### WHAT YOU NEED TO DO
Rewrite the rows below with "delivery robot" swapped for "warehouse robot" and everything else kept the same. Omit the pictures from your copy.

* START TASK INPUT *

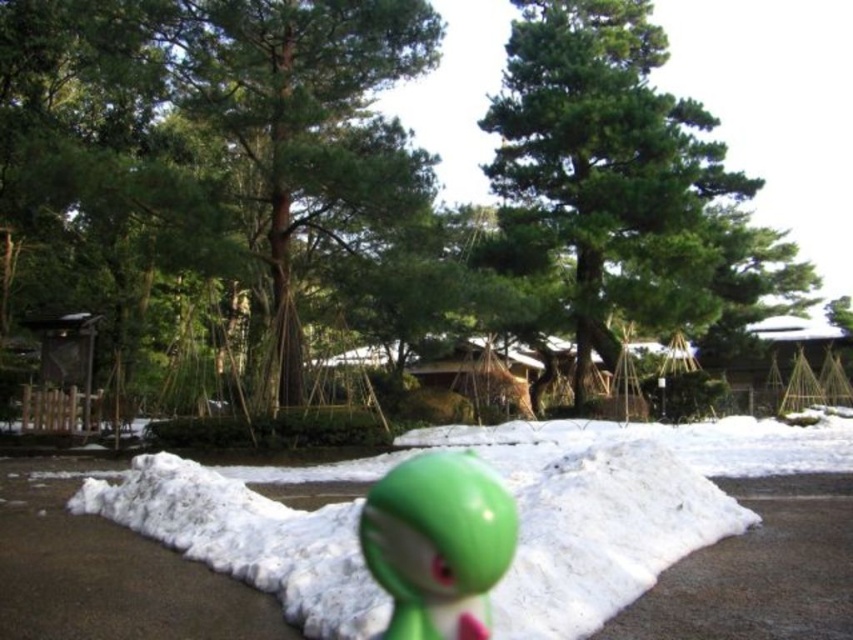
You are a delivery robot with a 15 feet long package. You need to place the package between the white fluffy snow at center and the green matte toy at center. Is there enough space to fit the package without overlapping either object?

The distance between the white fluffy snow at center and the green matte toy at center is 18.20 feet. Since the package is 15 feet long, there is enough space to fit it between them without overlapping either object.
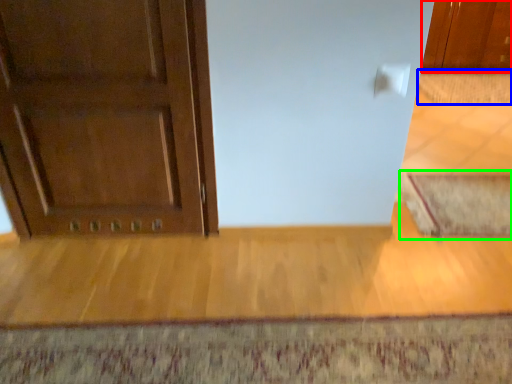
Question: Which object is positioned farthest from cabinetry (highlighted by a red box)? Select from doormat (highlighted by a blue box) and doormat (highlighted by a green box).

Choices:
 (A) doormat
 (B) doormat

Answer: (B)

* END TASK INPUT *

### OUTPUT OF THE EXERCISE
You are a warehouse robot with a 15 feet long package. You need to place the package between the white fluffy snow at center and the green matte toy at center. Is there enough space to fit the package without overlapping either object?

The distance between the white fluffy snow at center and the green matte toy at center is 18.20 feet. Since the package is 15 feet long, there is enough space to fit it between them without overlapping either object.
Question: Which object is positioned farthest from cabinetry (highlighted by a red box)? Select from doormat (highlighted by a blue box) and doormat (highlighted by a green box).

Choices:
 (A) doormat
 (B) doormat

Answer: (B)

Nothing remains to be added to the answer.